§ Task statement:
Could you print exactly the lines of the listing below, starting at the line that has "orange house: 0 -> 1" and ending at the line that has "purple shoe: 11 -> 15", and only those lines?

§ Input data:
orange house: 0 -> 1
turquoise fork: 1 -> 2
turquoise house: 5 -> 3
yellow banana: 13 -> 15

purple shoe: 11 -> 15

--

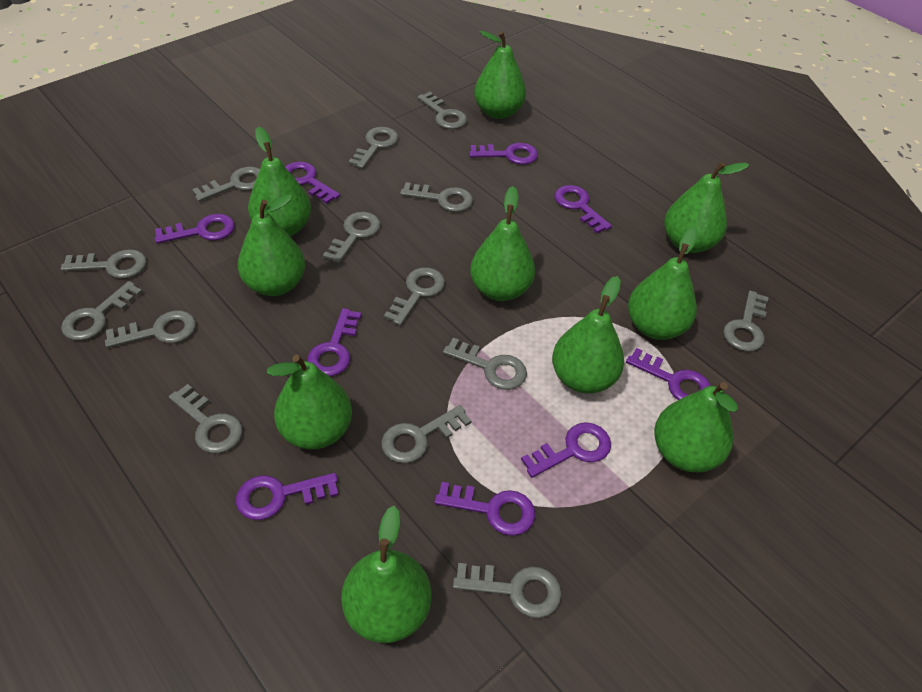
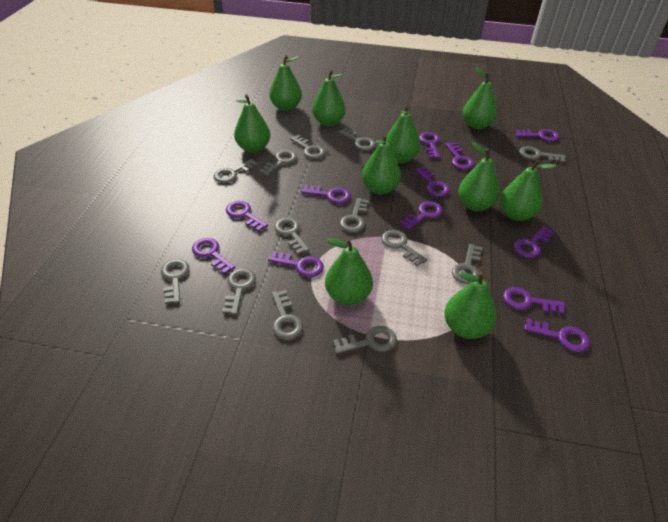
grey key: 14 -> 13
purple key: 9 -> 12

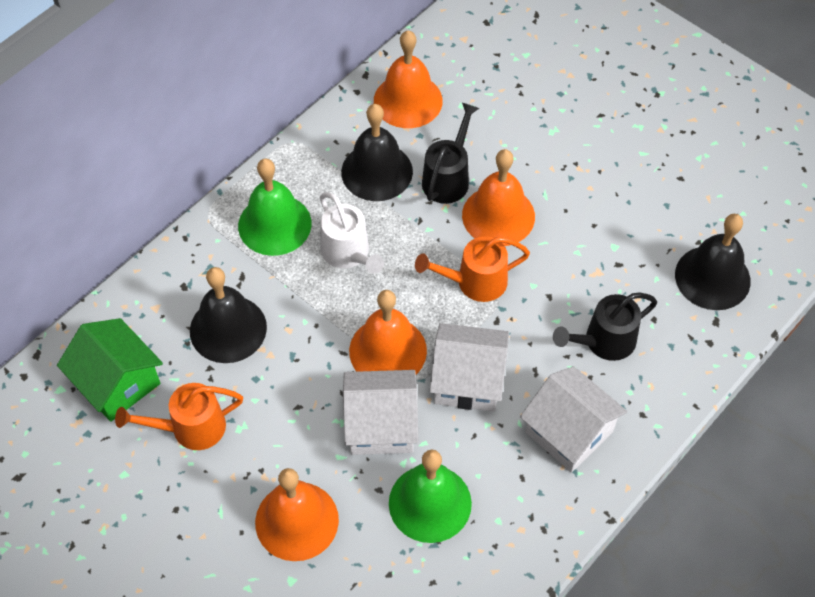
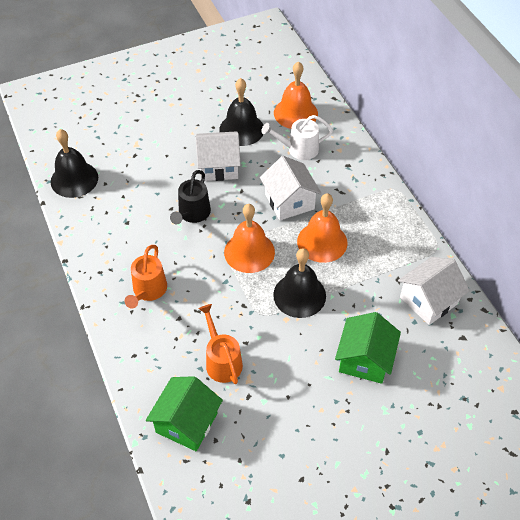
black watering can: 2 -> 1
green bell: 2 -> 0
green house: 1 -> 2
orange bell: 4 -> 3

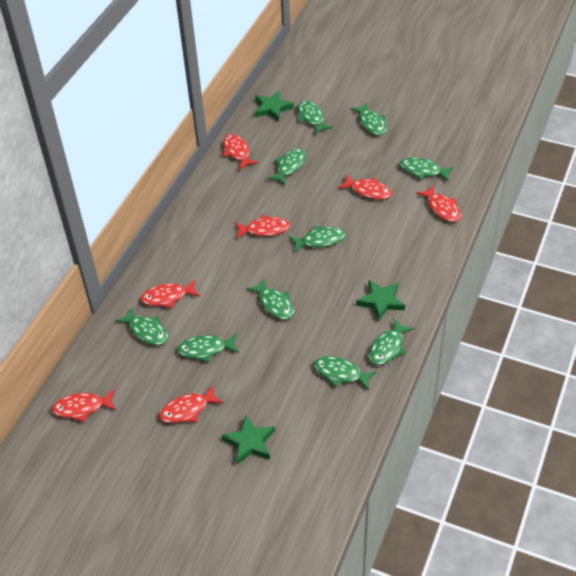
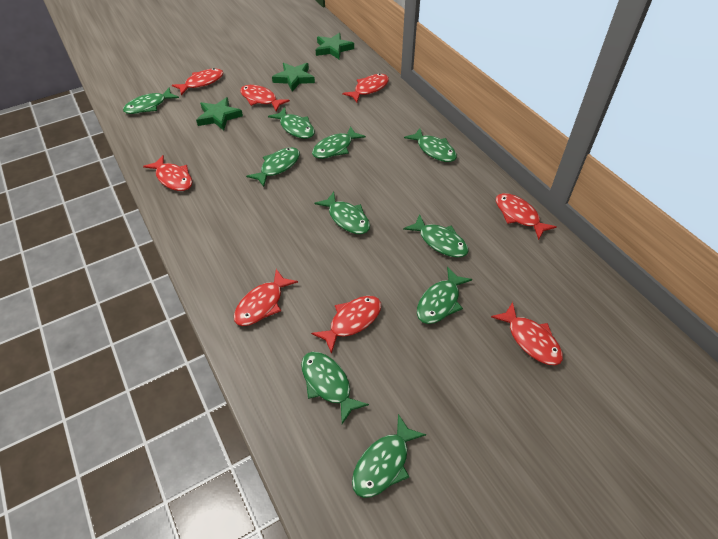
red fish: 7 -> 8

§ Written reply:
orange house: 0 -> 1
turquoise fork: 1 -> 2
turquoise house: 5 -> 3
yellow banana: 13 -> 15

purple shoe: 11 -> 15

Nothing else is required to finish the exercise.